### Input data
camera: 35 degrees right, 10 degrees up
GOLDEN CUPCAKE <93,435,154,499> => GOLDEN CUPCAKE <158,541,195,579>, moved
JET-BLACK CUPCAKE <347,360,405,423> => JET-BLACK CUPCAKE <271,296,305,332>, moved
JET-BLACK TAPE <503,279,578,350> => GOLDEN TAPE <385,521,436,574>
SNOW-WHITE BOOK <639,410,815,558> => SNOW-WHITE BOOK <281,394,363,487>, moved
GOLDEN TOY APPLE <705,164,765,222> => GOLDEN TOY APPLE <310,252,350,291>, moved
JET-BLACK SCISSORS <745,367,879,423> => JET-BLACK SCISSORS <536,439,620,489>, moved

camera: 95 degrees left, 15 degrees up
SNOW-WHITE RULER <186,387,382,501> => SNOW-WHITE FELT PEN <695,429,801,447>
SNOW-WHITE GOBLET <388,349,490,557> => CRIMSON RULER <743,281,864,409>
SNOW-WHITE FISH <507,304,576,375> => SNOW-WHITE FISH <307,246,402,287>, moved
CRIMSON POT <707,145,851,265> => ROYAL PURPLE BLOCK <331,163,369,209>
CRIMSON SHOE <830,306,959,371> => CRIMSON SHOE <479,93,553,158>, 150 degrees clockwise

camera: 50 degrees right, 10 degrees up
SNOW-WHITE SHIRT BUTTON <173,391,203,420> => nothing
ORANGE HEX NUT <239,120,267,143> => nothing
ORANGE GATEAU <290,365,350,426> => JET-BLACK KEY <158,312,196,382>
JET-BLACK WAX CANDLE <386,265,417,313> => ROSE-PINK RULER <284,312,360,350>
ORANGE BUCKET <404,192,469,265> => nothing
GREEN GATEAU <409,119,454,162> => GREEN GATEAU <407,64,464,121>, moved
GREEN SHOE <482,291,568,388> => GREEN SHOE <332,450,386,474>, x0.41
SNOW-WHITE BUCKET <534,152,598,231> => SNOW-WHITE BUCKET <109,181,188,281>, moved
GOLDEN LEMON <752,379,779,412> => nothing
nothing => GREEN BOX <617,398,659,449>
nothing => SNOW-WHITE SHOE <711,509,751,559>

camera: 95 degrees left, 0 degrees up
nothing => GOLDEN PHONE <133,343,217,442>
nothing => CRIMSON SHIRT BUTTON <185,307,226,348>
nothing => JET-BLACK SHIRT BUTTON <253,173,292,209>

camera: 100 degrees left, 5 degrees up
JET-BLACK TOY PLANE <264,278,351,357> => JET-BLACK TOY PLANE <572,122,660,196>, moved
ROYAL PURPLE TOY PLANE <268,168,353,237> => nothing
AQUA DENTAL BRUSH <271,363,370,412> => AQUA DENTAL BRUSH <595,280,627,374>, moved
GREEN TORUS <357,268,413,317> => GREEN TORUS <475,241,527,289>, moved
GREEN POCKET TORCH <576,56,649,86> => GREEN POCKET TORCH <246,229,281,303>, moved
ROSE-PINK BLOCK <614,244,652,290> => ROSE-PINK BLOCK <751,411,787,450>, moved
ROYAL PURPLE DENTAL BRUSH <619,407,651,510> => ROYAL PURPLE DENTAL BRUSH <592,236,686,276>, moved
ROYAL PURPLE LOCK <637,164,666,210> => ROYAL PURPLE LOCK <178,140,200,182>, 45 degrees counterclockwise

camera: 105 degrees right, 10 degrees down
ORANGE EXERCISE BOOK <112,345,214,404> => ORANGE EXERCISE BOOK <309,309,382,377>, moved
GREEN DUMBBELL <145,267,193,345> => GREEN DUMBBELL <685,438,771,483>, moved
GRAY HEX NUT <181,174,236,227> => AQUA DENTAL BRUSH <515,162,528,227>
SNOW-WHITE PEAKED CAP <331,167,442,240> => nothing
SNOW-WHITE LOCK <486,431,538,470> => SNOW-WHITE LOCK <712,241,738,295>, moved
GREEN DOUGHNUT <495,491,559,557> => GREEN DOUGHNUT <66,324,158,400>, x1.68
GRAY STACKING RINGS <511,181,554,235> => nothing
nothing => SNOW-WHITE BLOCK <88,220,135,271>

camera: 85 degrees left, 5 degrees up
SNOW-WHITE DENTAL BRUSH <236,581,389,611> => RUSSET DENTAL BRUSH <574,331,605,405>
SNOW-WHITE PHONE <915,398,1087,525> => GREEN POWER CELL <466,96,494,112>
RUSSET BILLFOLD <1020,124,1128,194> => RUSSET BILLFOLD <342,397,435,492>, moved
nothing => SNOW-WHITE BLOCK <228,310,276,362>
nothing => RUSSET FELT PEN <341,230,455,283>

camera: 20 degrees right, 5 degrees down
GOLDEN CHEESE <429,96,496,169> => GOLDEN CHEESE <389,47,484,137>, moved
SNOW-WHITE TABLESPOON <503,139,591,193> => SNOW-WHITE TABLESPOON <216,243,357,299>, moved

### Work instruction
Copy the entries above exactly, so that each line matches the original.

### Output for this task
camera: 35 degrees right, 10 degrees up
GOLDEN CUPCAKE <93,435,154,499> => GOLDEN CUPCAKE <158,541,195,579>, moved
JET-BLACK CUPCAKE <347,360,405,423> => JET-BLACK CUPCAKE <271,296,305,332>, moved
JET-BLACK TAPE <503,279,578,350> => GOLDEN TAPE <385,521,436,574>
SNOW-WHITE BOOK <639,410,815,558> => SNOW-WHITE BOOK <281,394,363,487>, moved
GOLDEN TOY APPLE <705,164,765,222> => GOLDEN TOY APPLE <310,252,350,291>, moved
JET-BLACK SCISSORS <745,367,879,423> => JET-BLACK SCISSORS <536,439,620,489>, moved

camera: 95 degrees left, 15 degrees up
SNOW-WHITE RULER <186,387,382,501> => SNOW-WHITE FELT PEN <695,429,801,447>
SNOW-WHITE GOBLET <388,349,490,557> => CRIMSON RULER <743,281,864,409>
SNOW-WHITE FISH <507,304,576,375> => SNOW-WHITE FISH <307,246,402,287>, moved
CRIMSON POT <707,145,851,265> => ROYAL PURPLE BLOCK <331,163,369,209>
CRIMSON SHOE <830,306,959,371> => CRIMSON SHOE <479,93,553,158>, 150 degrees clockwise

camera: 50 degrees right, 10 degrees up
SNOW-WHITE SHIRT BUTTON <173,391,203,420> => nothing
ORANGE HEX NUT <239,120,267,143> => nothing
ORANGE GATEAU <290,365,350,426> => JET-BLACK KEY <158,312,196,382>
JET-BLACK WAX CANDLE <386,265,417,313> => ROSE-PINK RULER <284,312,360,350>
ORANGE BUCKET <404,192,469,265> => nothing
GREEN GATEAU <409,119,454,162> => GREEN GATEAU <407,64,464,121>, moved
GREEN SHOE <482,291,568,388> => GREEN SHOE <332,450,386,474>, x0.41
SNOW-WHITE BUCKET <534,152,598,231> => SNOW-WHITE BUCKET <109,181,188,281>, moved
GOLDEN LEMON <752,379,779,412> => nothing
nothing => GREEN BOX <617,398,659,449>
nothing => SNOW-WHITE SHOE <711,509,751,559>

camera: 95 degrees left, 0 degrees up
nothing => GOLDEN PHONE <133,343,217,442>
nothing => CRIMSON SHIRT BUTTON <185,307,226,348>
nothing => JET-BLACK SHIRT BUTTON <253,173,292,209>

camera: 100 degrees left, 5 degrees up
JET-BLACK TOY PLANE <264,278,351,357> => JET-BLACK TOY PLANE <572,122,660,196>, moved
ROYAL PURPLE TOY PLANE <268,168,353,237> => nothing
AQUA DENTAL BRUSH <271,363,370,412> => AQUA DENTAL BRUSH <595,280,627,374>, moved
GREEN TORUS <357,268,413,317> => GREEN TORUS <475,241,527,289>, moved
GREEN POCKET TORCH <576,56,649,86> => GREEN POCKET TORCH <246,229,281,303>, moved
ROSE-PINK BLOCK <614,244,652,290> => ROSE-PINK BLOCK <751,411,787,450>, moved
ROYAL PURPLE DENTAL BRUSH <619,407,651,510> => ROYAL PURPLE DENTAL BRUSH <592,236,686,276>, moved
ROYAL PURPLE LOCK <637,164,666,210> => ROYAL PURPLE LOCK <178,140,200,182>, 45 degrees counterclockwise

camera: 105 degrees right, 10 degrees down
ORANGE EXERCISE BOOK <112,345,214,404> => ORANGE EXERCISE BOOK <309,309,382,377>, moved
GREEN DUMBBELL <145,267,193,345> => GREEN DUMBBELL <685,438,771,483>, moved
GRAY HEX NUT <181,174,236,227> => AQUA DENTAL BRUSH <515,162,528,227>
SNOW-WHITE PEAKED CAP <331,167,442,240> => nothing
SNOW-WHITE LOCK <486,431,538,470> => SNOW-WHITE LOCK <712,241,738,295>, moved
GREEN DOUGHNUT <495,491,559,557> => GREEN DOUGHNUT <66,324,158,400>, x1.68
GRAY STACKING RINGS <511,181,554,235> => nothing
nothing => SNOW-WHITE BLOCK <88,220,135,271>

camera: 85 degrees left, 5 degrees up
SNOW-WHITE DENTAL BRUSH <236,581,389,611> => RUSSET DENTAL BRUSH <574,331,605,405>
SNOW-WHITE PHONE <915,398,1087,525> => GREEN POWER CELL <466,96,494,112>
RUSSET BILLFOLD <1020,124,1128,194> => RUSSET BILLFOLD <342,397,435,492>, moved
nothing => SNOW-WHITE BLOCK <228,310,276,362>
nothing => RUSSET FELT PEN <341,230,455,283>

camera: 20 degrees right, 5 degrees down
GOLDEN CHEESE <429,96,496,169> => GOLDEN CHEESE <389,47,484,137>, moved
SNOW-WHITE TABLESPOON <503,139,591,193> => SNOW-WHITE TABLESPOON <216,243,357,299>, moved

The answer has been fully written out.